++++ Data for this task

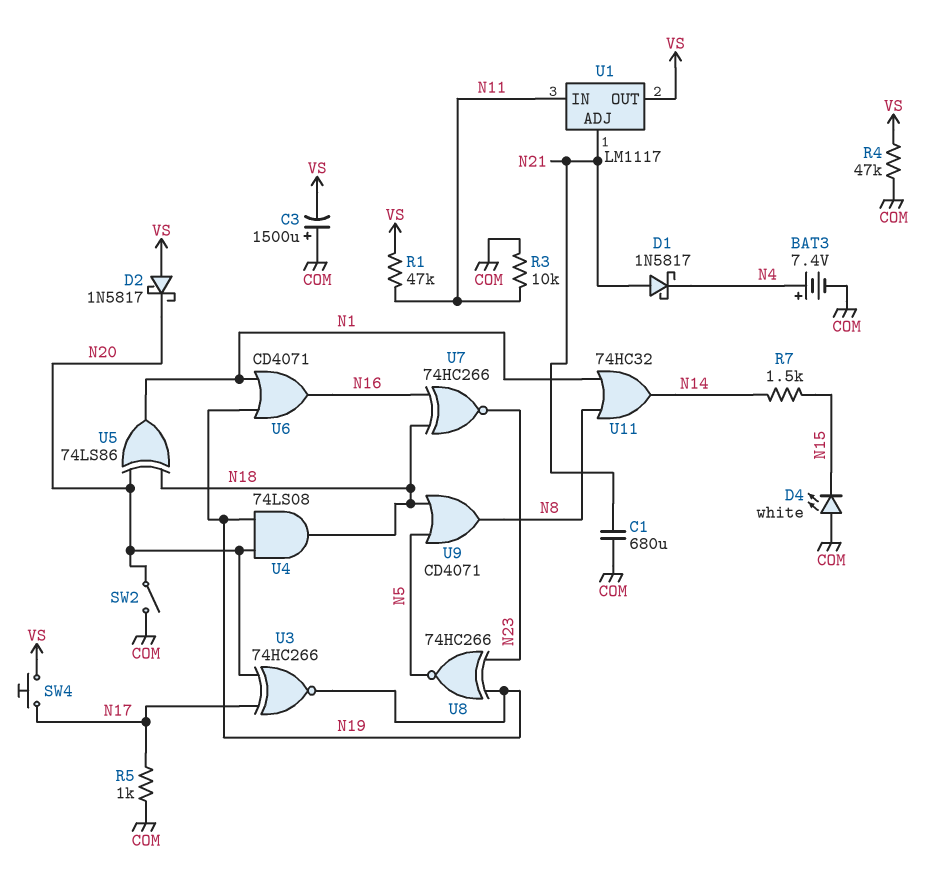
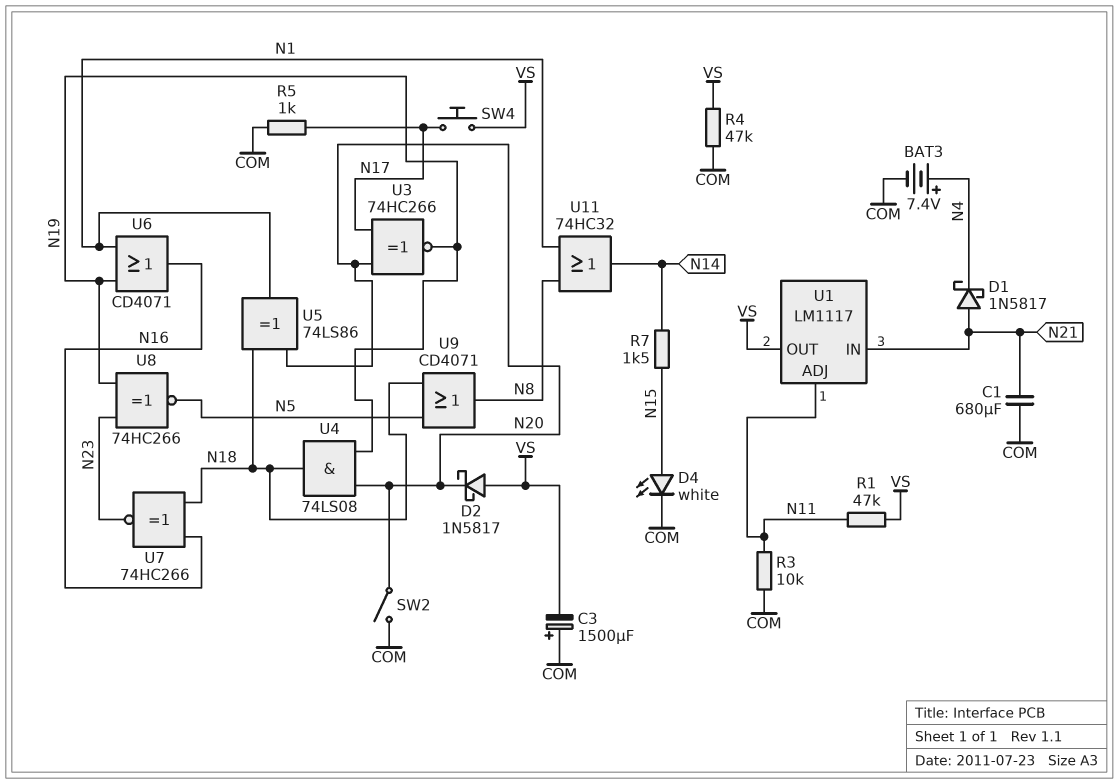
D4: LED white (A COM, K N15) -> LED white (A N15, K COM)
U1 pin ADJ: N21 -> N11
U1 pin IN: N11 -> N21

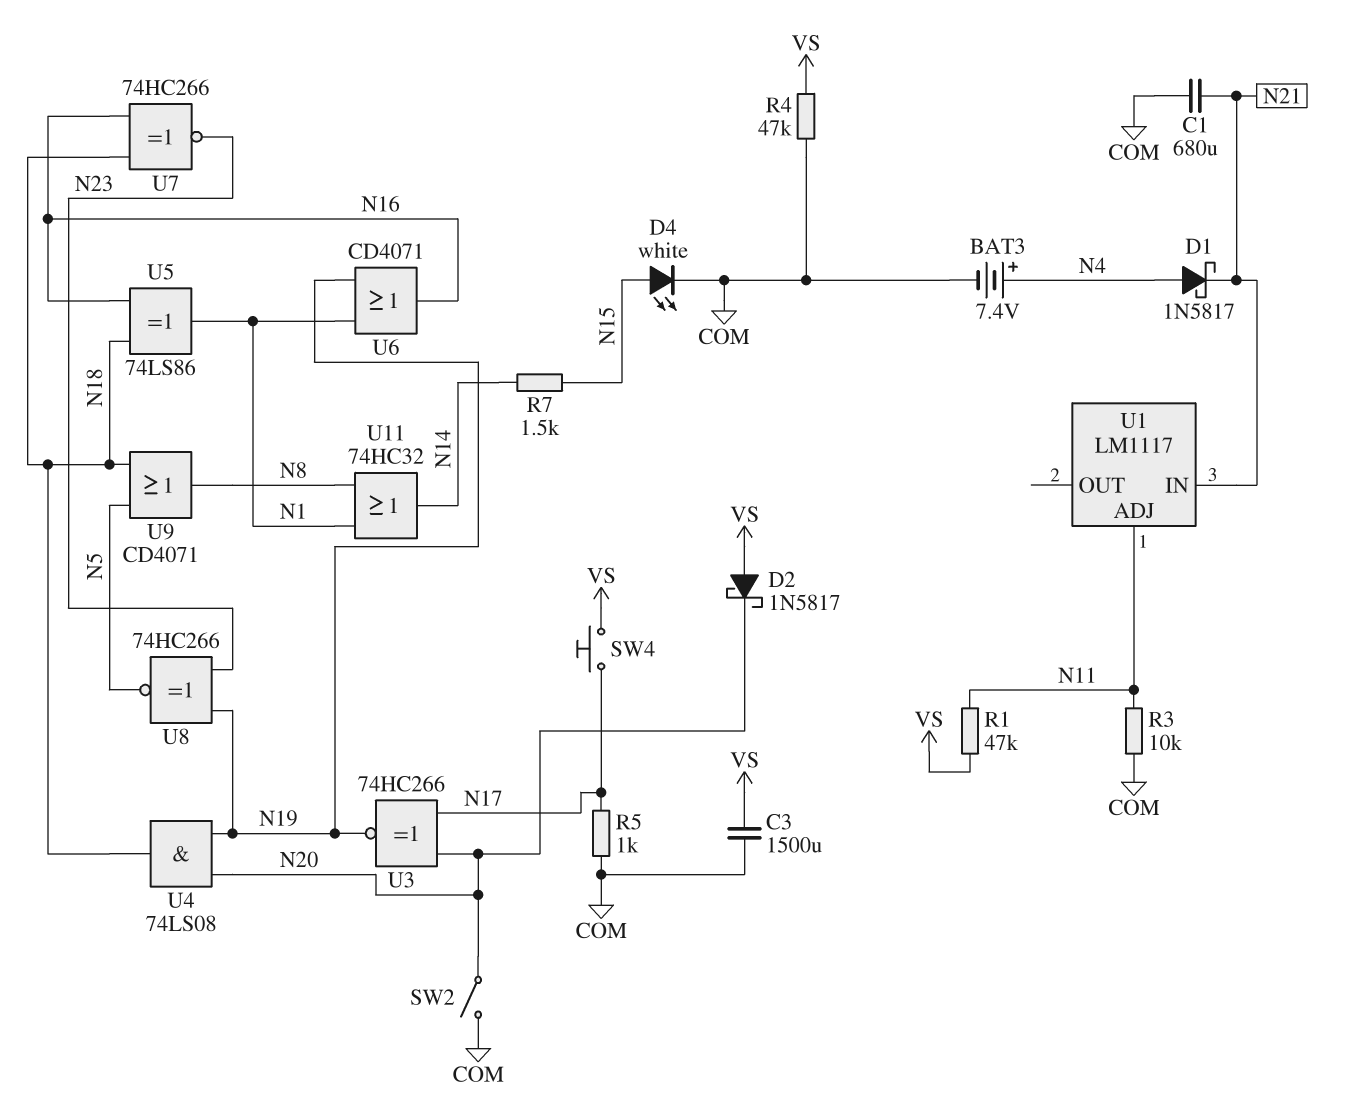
C3: 1500uF (plus COM, minus VS) -> 1500uF (COM, VS)
D1: schottky 1N5817 (A N21, K N4) -> schottky 1N5817 (A N4, K N21)
U1 pin OUT: VS -> none
U5: XOR 74LS86 (in N18, in N20, out N1) -> XOR 74LS86 (in N16, in N18, out N1)

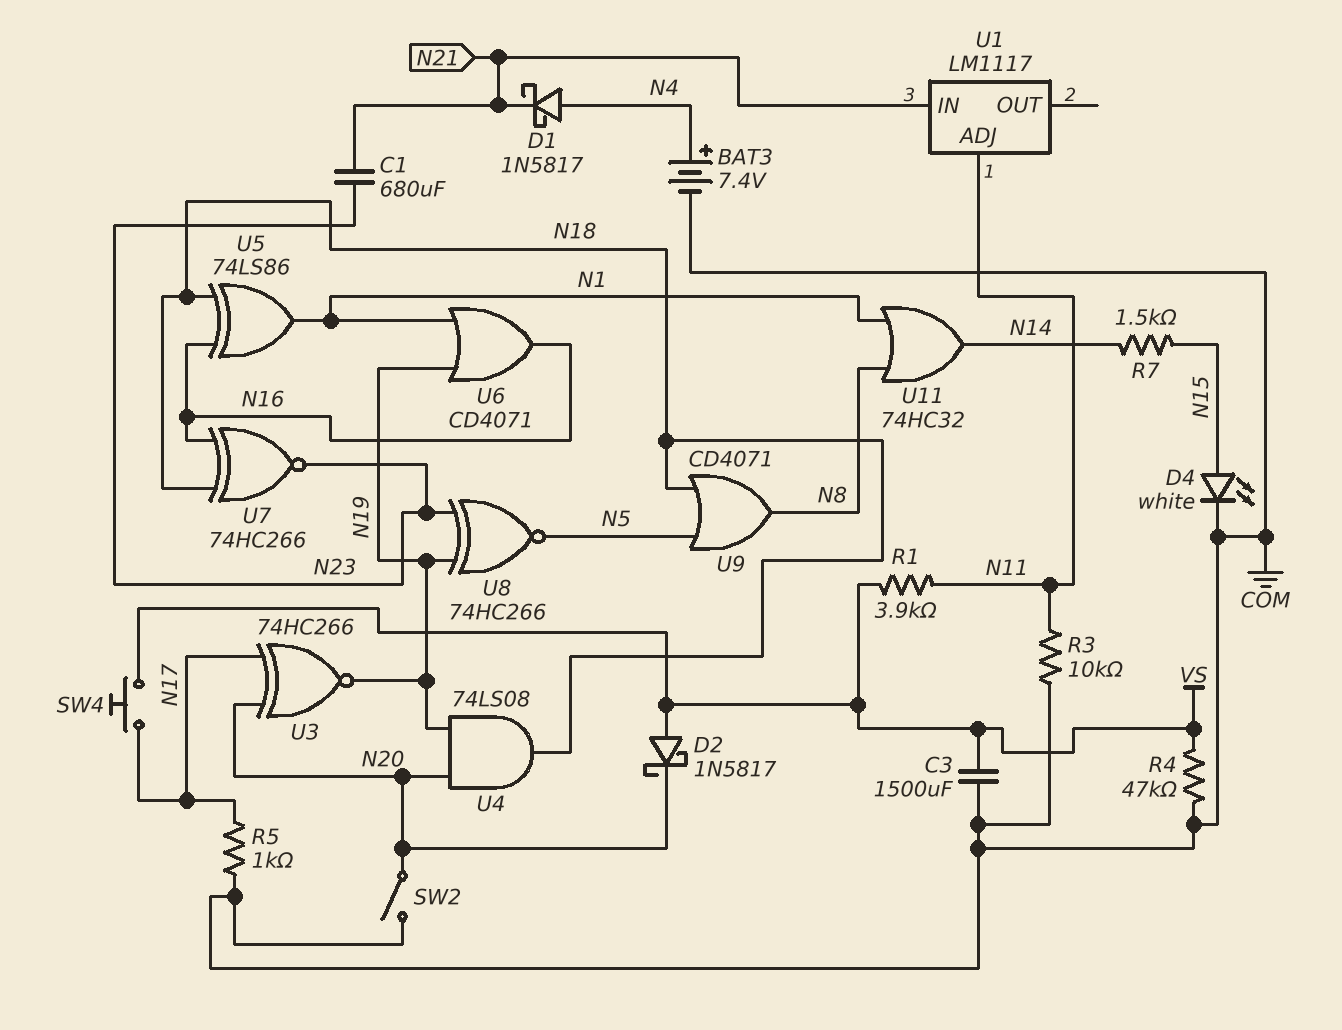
C1: 680uF (COM, N21) -> 680uF (N21, N23)
R1: 47k (N11, VS) -> 3.9k (N11, VS)

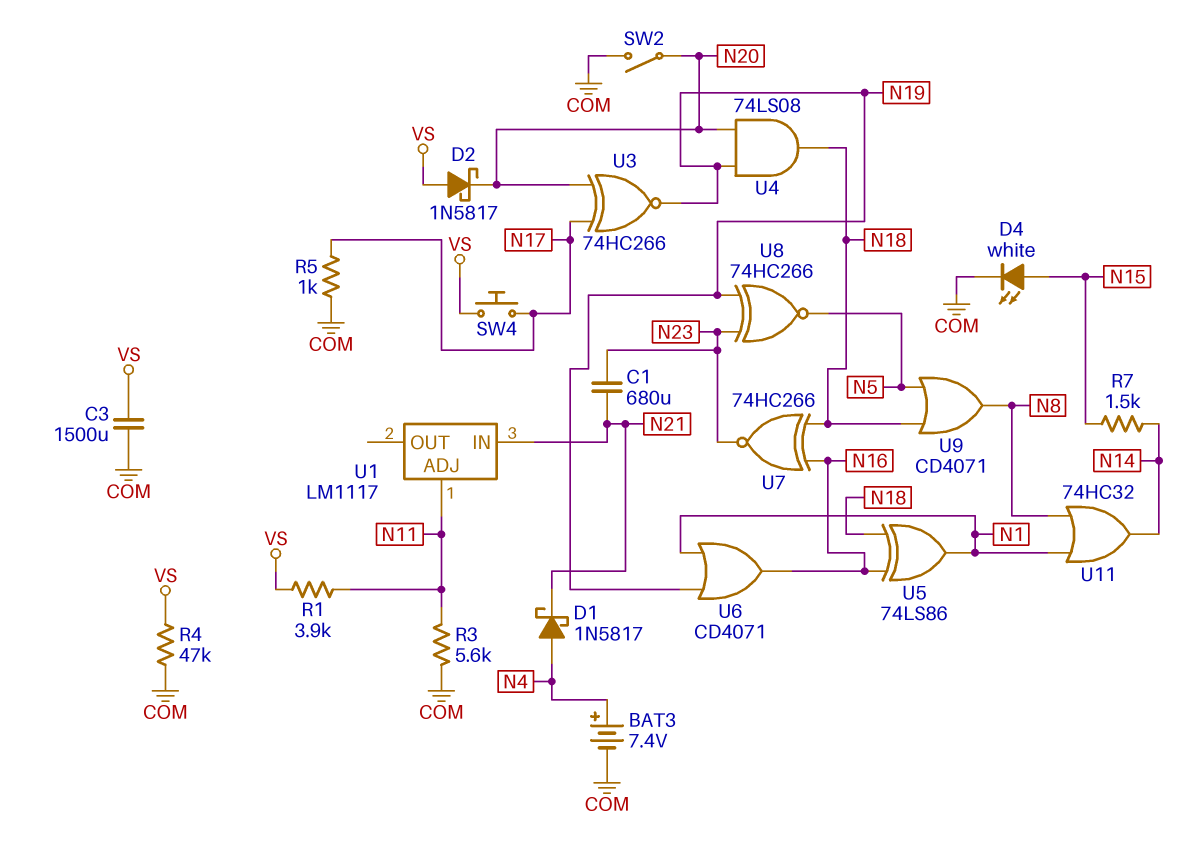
R3: 10k (COM, N11) -> 5.6k (COM, N11)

++++++++

■ **Your goal**: Both ends included, copy the lines from the one holding "C1: 680uF (COM, N21) -> 680uF (N21, N23)" to the last line of the entries exactly, with all pictures left out.

■ **Solution to this problem**:
C1: 680uF (COM, N21) -> 680uF (N21, N23)
R1: 47k (N11, VS) -> 3.9k (N11, VS)

R3: 10k (COM, N11) -> 5.6k (COM, N11)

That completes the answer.